The copy you give must match the records exactly, except that it holds no images.

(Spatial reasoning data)
========================

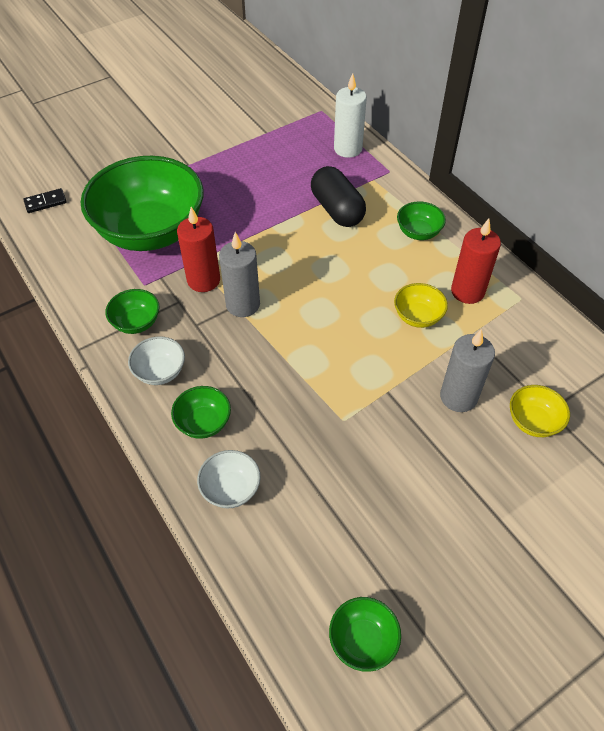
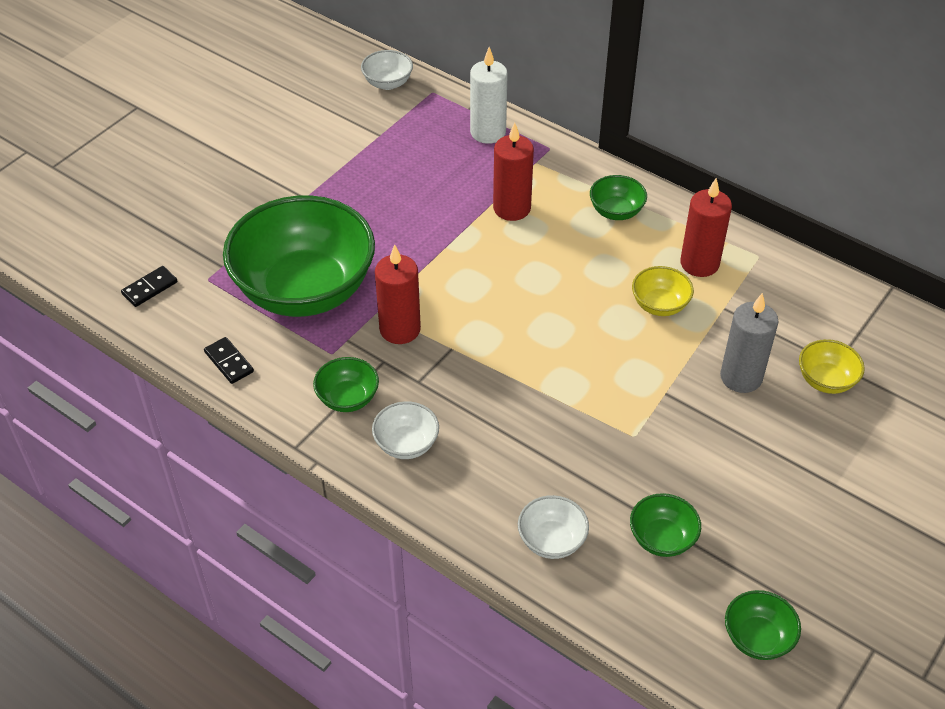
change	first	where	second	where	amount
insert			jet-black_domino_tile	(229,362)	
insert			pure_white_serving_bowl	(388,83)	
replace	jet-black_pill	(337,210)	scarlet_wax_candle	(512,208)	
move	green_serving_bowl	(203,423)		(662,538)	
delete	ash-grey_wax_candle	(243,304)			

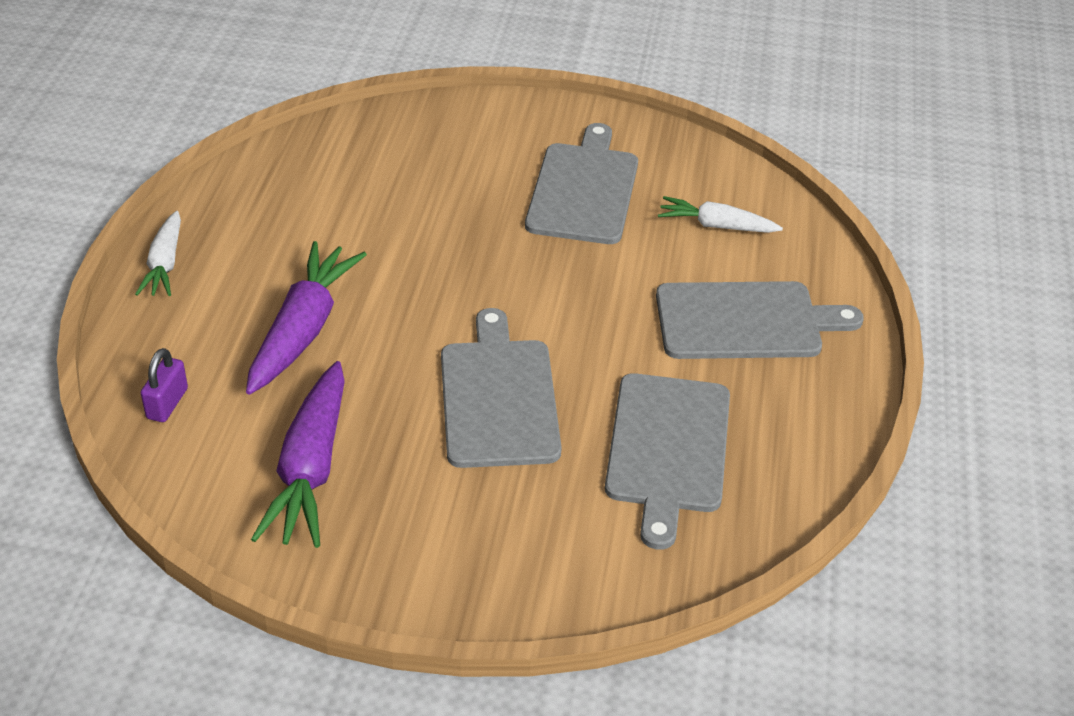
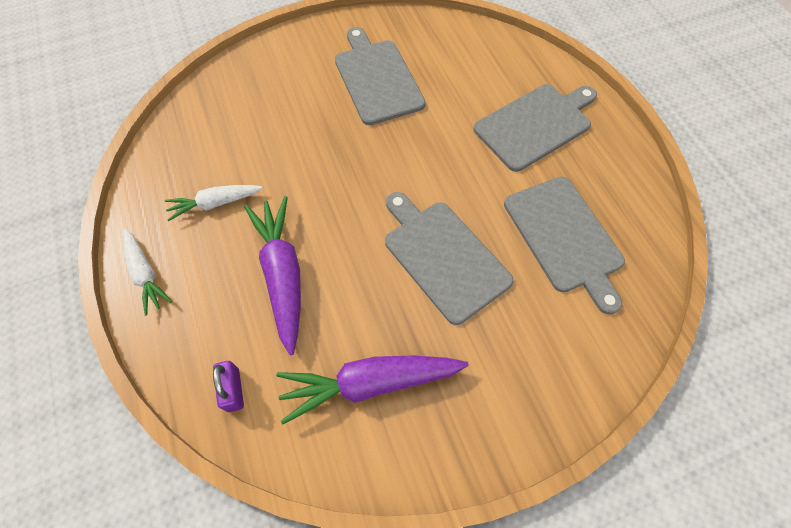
change	first	where	second	where	amount
move	pure_white_toy_carrot	(716,226)		(215,203)	
rotate	royal_purple_toy_carrot	(310,469)		(370,383)	105 degrees clockwise

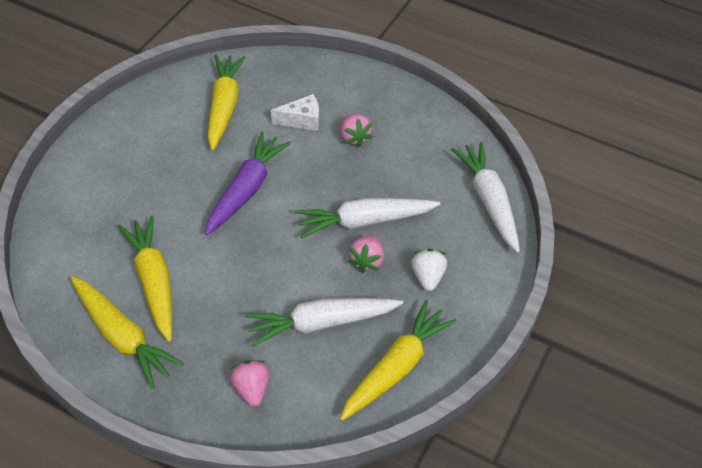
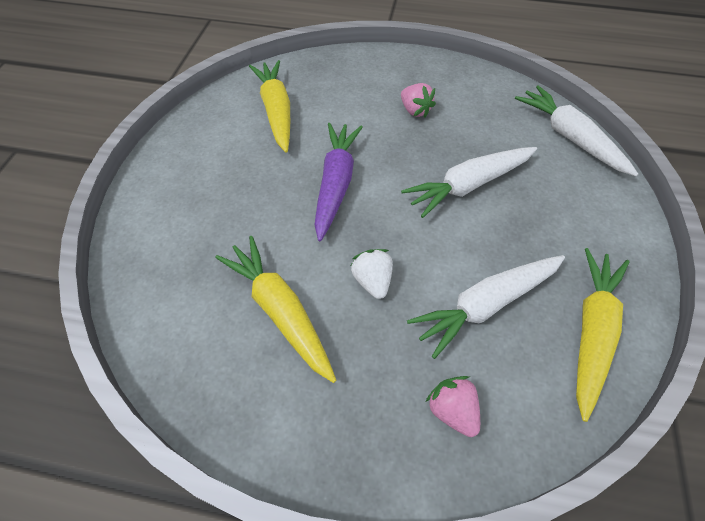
change	first	where	second	where	amount
move	pure_white_toy_strawberry	(427,277)		(372,281)	
delete	golden_toy_carrot	(122,336)			
delete	pure_white_piece_of_cheese	(302,120)			
delete	rosy_toy_strawberry	(367,261)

========================

*Result of the task*
change	first	where	second	where	amount
insert			jet-black_domino_tile	(229,362)	
insert			pure_white_serving_bowl	(388,83)	
replace	jet-black_pill	(337,210)	scarlet_wax_candle	(512,208)	
move	green_serving_bowl	(203,423)		(662,538)	
delete	ash-grey_wax_candle	(243,304)			

change	first	where	second	where	amount
move	pure_white_toy_carrot	(716,226)		(215,203)	
rotate	royal_purple_toy_carrot	(310,469)		(370,383)	105 degrees clockwise

change	first	where	second	where	amount
move	pure_white_toy_strawberry	(427,277)		(372,281)	
delete	golden_toy_carrot	(122,336)			
delete	pure_white_piece_of_cheese	(302,120)			
delete	rosy_toy_strawberry	(367,261)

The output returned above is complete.